DIRECTIONS FOR THIS TASK =>
In the listing beneath this line, copy exactly the lines starting with the one containing "black mushroom [646,237,696,286] -> none" and going on through the one containing "camera: 20 degrees right, 5 degrees down".
↓
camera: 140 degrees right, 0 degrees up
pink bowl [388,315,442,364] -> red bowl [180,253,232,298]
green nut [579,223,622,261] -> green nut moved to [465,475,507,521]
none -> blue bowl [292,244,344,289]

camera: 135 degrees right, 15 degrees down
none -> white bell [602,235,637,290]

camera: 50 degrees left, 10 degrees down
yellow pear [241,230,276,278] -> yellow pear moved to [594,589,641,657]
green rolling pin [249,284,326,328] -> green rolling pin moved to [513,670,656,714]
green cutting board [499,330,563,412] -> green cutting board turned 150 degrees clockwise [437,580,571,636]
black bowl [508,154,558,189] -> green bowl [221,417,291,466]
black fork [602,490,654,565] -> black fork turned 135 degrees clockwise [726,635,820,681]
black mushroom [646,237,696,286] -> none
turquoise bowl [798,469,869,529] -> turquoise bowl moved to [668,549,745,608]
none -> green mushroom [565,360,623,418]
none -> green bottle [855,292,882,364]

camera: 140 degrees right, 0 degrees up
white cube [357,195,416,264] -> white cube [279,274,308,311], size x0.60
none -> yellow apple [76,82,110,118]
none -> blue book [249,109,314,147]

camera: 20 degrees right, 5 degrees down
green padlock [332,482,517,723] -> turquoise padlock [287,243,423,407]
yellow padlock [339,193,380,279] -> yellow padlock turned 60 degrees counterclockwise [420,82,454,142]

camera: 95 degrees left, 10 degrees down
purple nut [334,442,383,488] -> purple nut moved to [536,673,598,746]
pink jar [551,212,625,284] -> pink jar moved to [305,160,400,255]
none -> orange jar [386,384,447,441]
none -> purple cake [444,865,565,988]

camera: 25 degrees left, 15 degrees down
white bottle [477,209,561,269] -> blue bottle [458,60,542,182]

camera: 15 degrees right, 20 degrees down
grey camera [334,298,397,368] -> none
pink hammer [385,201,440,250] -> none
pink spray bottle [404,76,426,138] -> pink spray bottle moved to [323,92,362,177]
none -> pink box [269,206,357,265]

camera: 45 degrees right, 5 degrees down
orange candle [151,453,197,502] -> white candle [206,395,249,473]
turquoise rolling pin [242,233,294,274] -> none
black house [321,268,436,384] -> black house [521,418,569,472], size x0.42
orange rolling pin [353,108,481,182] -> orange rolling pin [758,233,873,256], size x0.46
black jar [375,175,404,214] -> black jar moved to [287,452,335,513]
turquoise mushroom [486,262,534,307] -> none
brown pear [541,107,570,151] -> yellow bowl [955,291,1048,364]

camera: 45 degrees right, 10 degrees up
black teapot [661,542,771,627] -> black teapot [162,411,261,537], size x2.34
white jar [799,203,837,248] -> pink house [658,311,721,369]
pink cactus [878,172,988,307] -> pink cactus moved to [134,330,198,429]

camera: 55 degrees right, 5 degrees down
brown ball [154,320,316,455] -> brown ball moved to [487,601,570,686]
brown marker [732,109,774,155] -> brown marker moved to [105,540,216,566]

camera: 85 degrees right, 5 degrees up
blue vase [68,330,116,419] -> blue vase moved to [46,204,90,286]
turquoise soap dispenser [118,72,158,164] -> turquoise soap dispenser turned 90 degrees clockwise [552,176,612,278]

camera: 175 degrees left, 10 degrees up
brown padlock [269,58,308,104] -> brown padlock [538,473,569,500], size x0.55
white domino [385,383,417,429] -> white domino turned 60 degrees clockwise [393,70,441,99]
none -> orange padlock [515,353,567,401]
↑
EXERCISE RESULT =>
black mushroom [646,237,696,286] -> none
turquoise bowl [798,469,869,529] -> turquoise bowl moved to [668,549,745,608]
none -> green mushroom [565,360,623,418]
none -> green bottle [855,292,882,364]

camera: 140 degrees right, 0 degrees up
white cube [357,195,416,264] -> white cube [279,274,308,311], size x0.60
none -> yellow apple [76,82,110,118]
none -> blue book [249,109,314,147]

camera: 20 degrees right, 5 degrees down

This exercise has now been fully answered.